------ Dataset excerpts ------

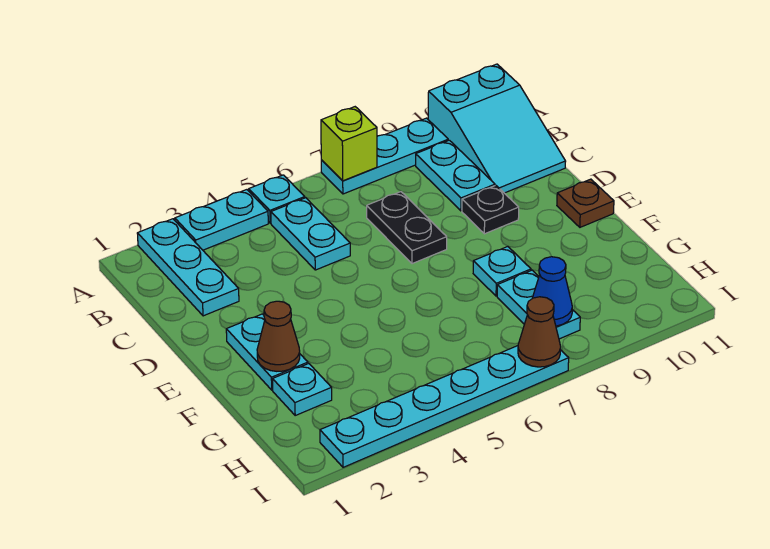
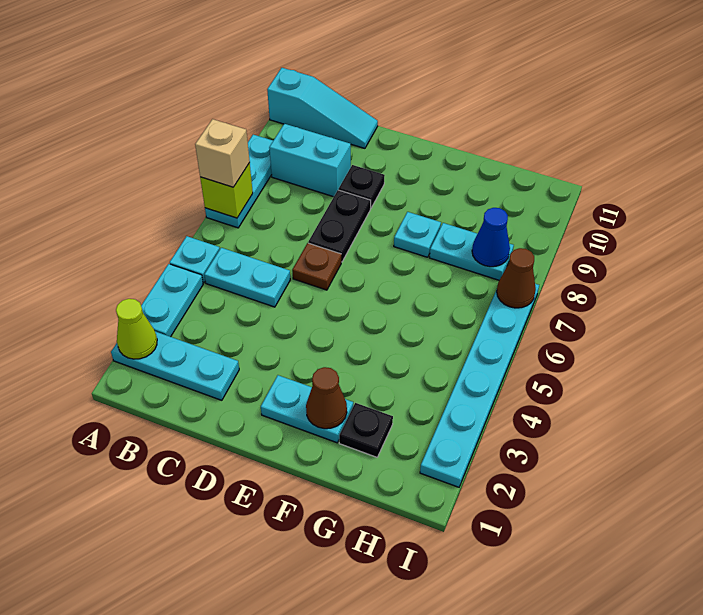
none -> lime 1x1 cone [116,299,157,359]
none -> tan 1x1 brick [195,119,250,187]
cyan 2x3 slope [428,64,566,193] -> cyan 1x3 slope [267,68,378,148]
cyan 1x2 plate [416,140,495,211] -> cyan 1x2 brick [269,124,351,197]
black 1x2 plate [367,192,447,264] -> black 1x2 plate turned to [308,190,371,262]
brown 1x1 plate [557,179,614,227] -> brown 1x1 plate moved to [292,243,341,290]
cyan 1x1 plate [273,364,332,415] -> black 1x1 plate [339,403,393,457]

------
------ Dataset excerpts ------

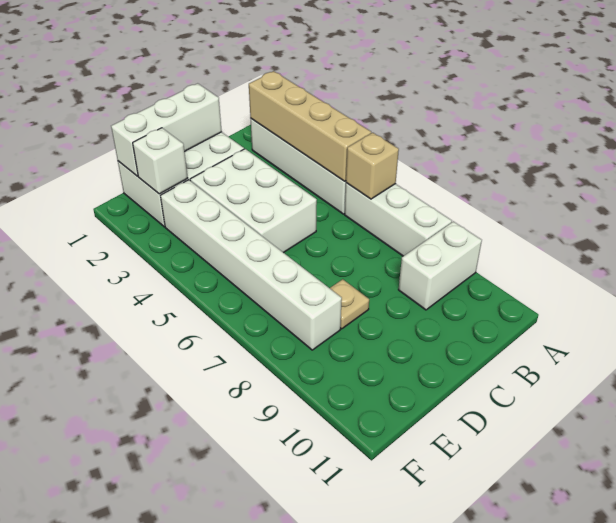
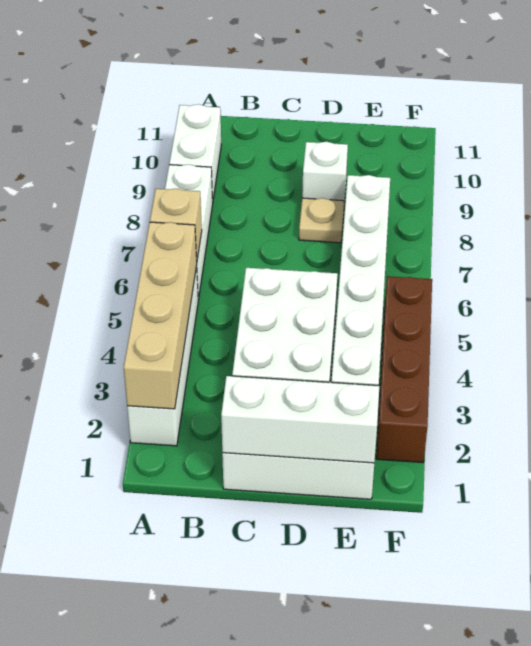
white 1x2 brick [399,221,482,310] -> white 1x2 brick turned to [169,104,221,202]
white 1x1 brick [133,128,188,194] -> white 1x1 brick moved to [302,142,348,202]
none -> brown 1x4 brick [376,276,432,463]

------

Task to carry out:
For this exercise, repeat exactly the lines of the data above from the one with "none -> tan 1x1 brick [195,119,250,187]" down to the one with "black 1x2 plate [367,192,447,264]", both end lines included.

Answer to this task:
none -> tan 1x1 brick [195,119,250,187]
cyan 2x3 slope [428,64,566,193] -> cyan 1x3 slope [267,68,378,148]
cyan 1x2 plate [416,140,495,211] -> cyan 1x2 brick [269,124,351,197]
black 1x2 plate [367,192,447,264] -> black 1x2 plate turned to [308,190,371,262]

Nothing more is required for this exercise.